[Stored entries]
..........

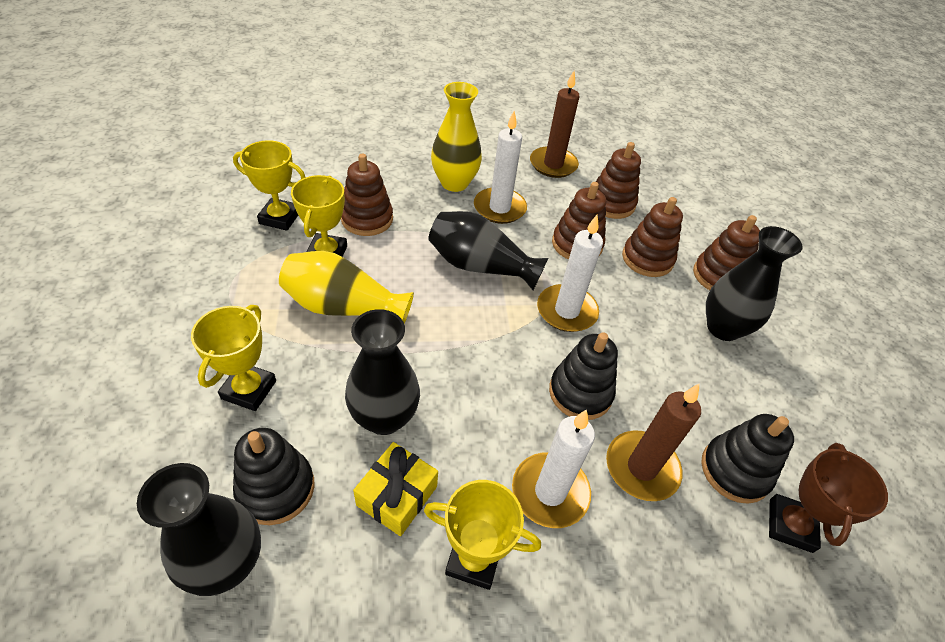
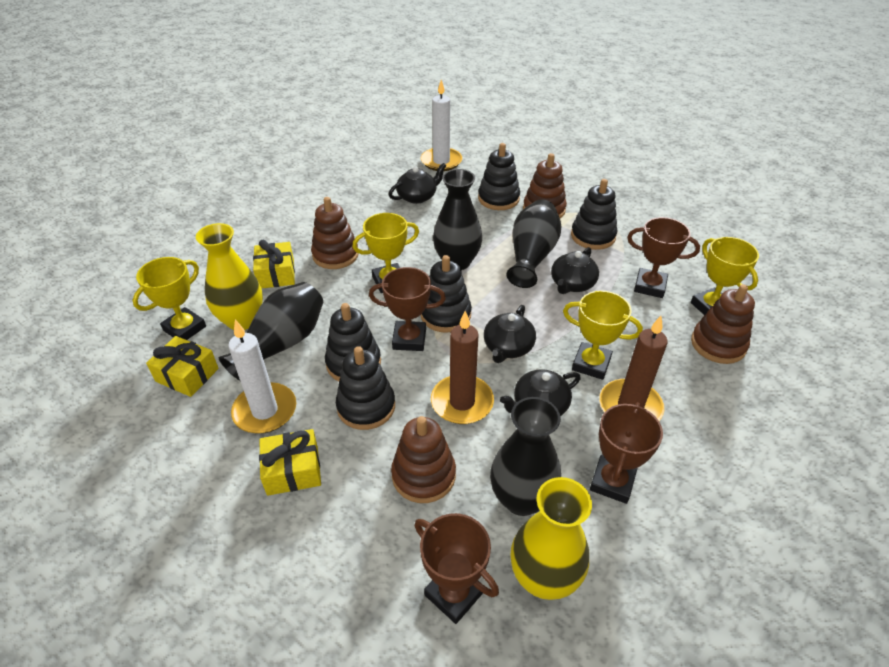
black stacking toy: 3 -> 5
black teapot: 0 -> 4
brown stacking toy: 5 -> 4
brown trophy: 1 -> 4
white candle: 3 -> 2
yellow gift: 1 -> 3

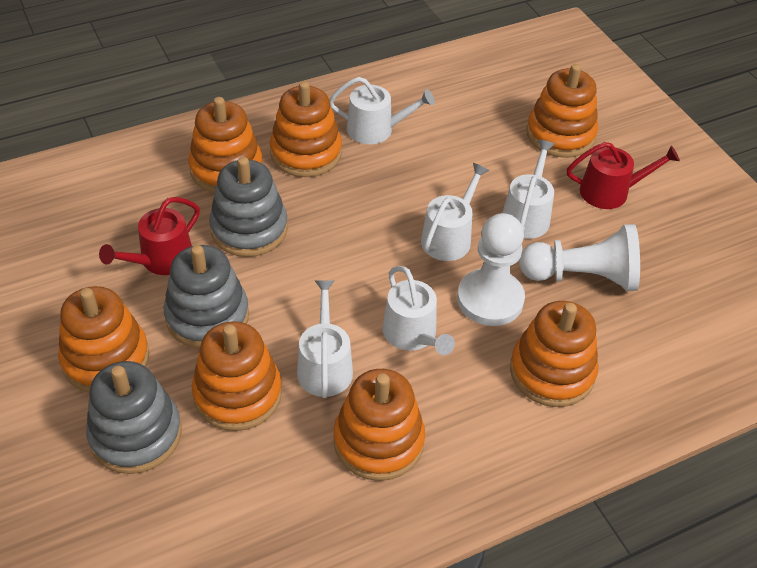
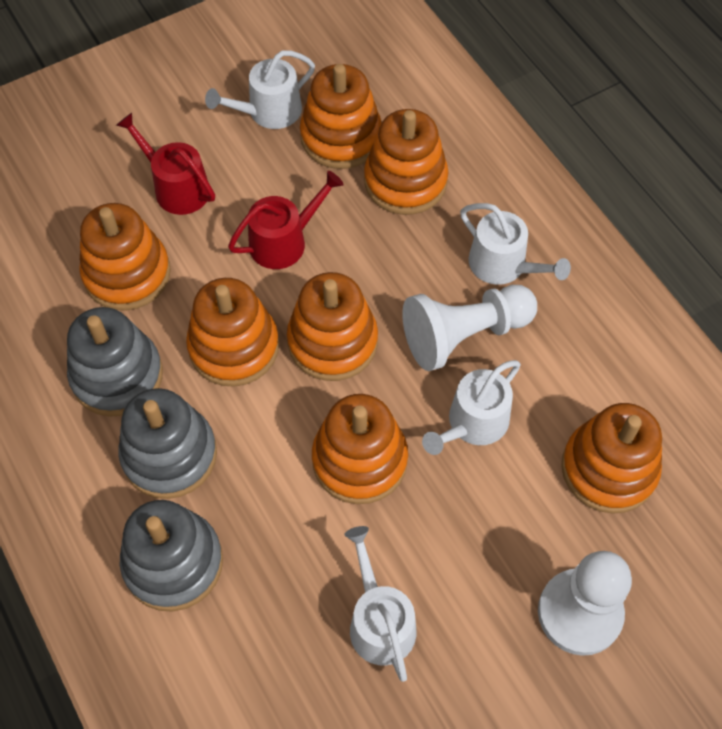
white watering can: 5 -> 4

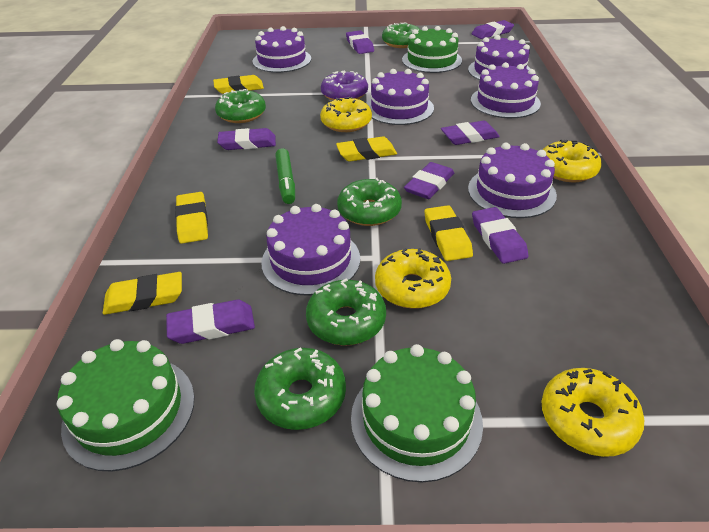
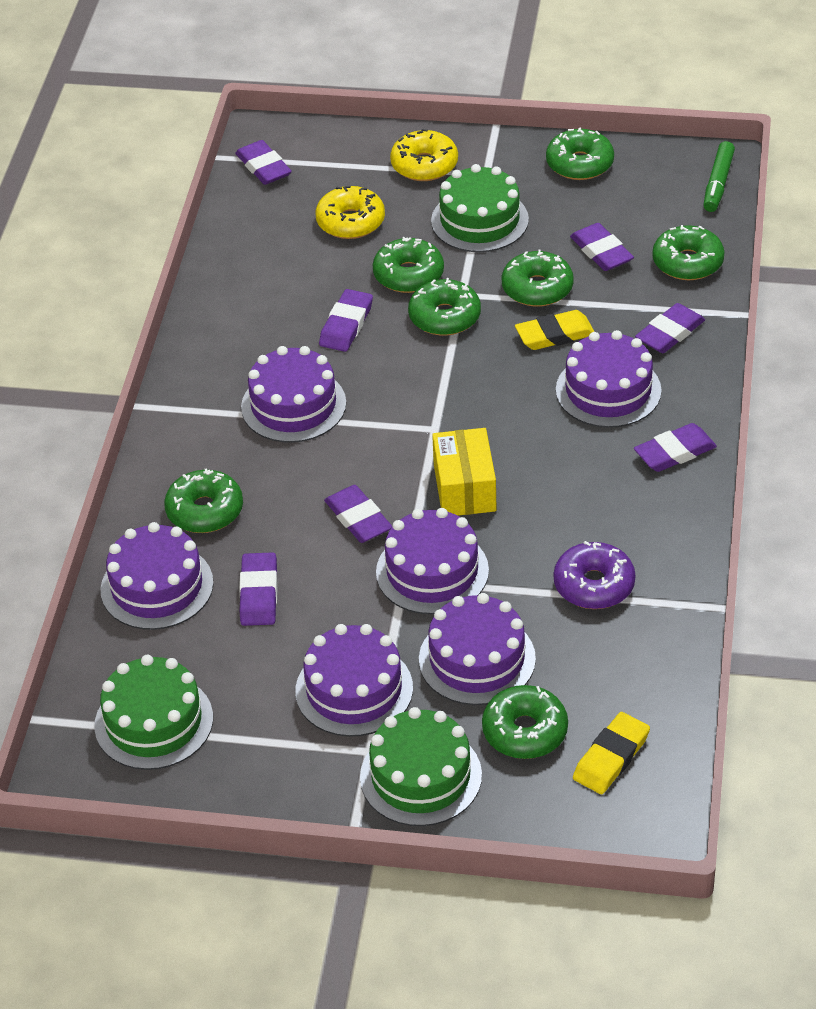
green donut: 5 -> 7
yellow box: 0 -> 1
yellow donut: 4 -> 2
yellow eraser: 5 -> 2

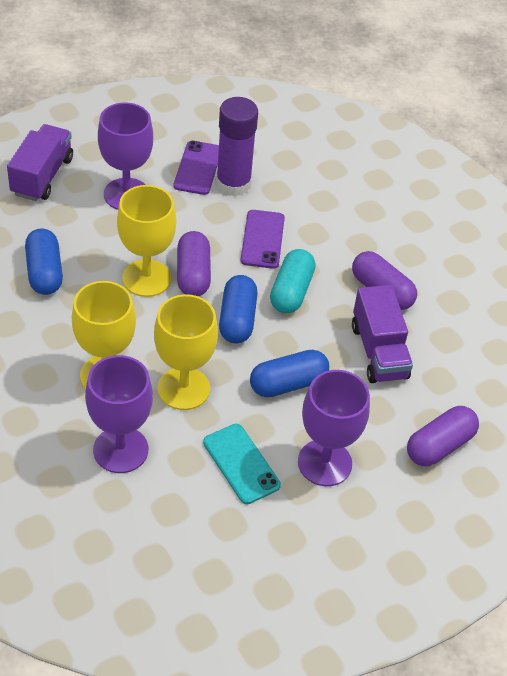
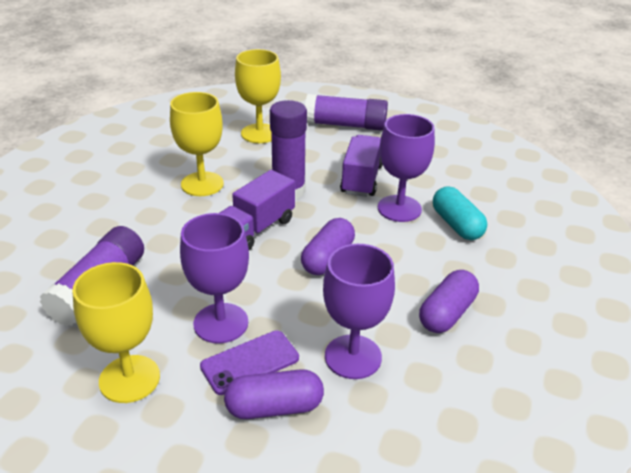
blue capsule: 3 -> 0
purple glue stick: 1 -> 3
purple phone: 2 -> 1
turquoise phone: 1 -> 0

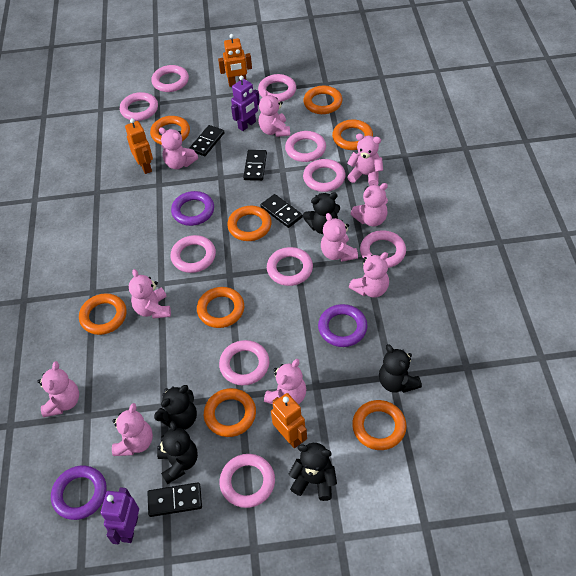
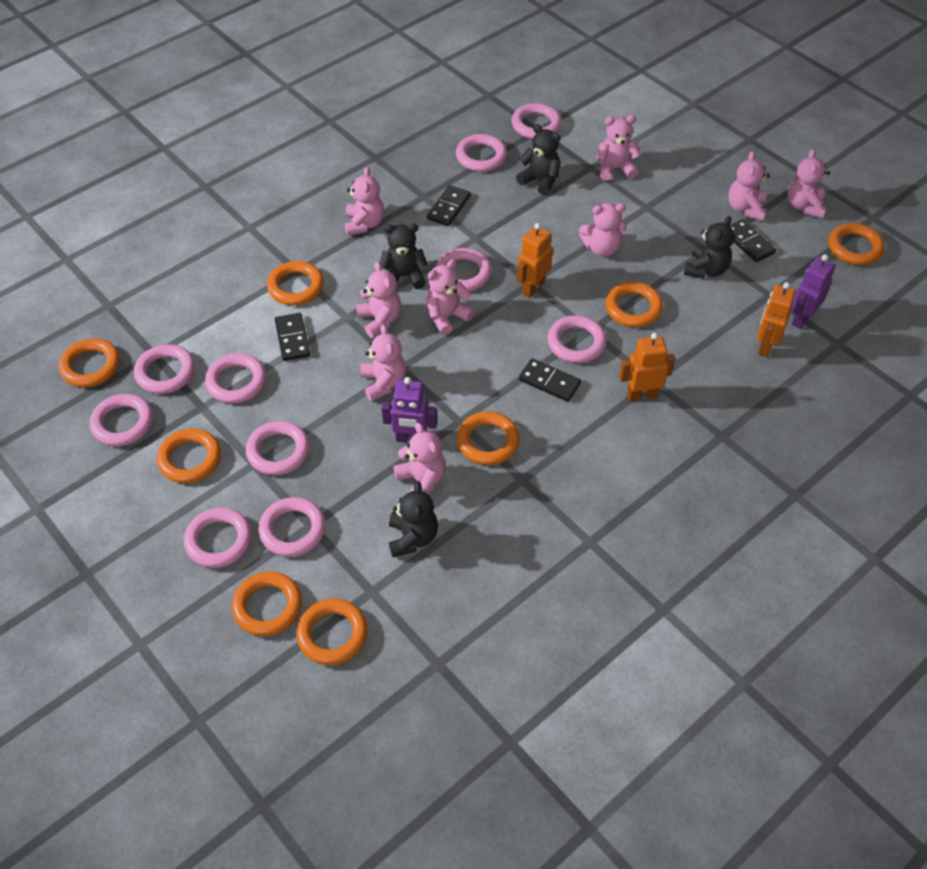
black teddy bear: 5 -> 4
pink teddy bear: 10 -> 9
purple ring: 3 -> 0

..........

▸ Activity
Without including any pictures, print each record exactly.

▸ Answer box
black stacking toy: 3 -> 5
black teapot: 0 -> 4
brown stacking toy: 5 -> 4
brown trophy: 1 -> 4
white candle: 3 -> 2
yellow gift: 1 -> 3

white watering can: 5 -> 4

green donut: 5 -> 7
yellow box: 0 -> 1
yellow donut: 4 -> 2
yellow eraser: 5 -> 2

blue capsule: 3 -> 0
purple glue stick: 1 -> 3
purple phone: 2 -> 1
turquoise phone: 1 -> 0

black teddy bear: 5 -> 4
pink teddy bear: 10 -> 9
purple ring: 3 -> 0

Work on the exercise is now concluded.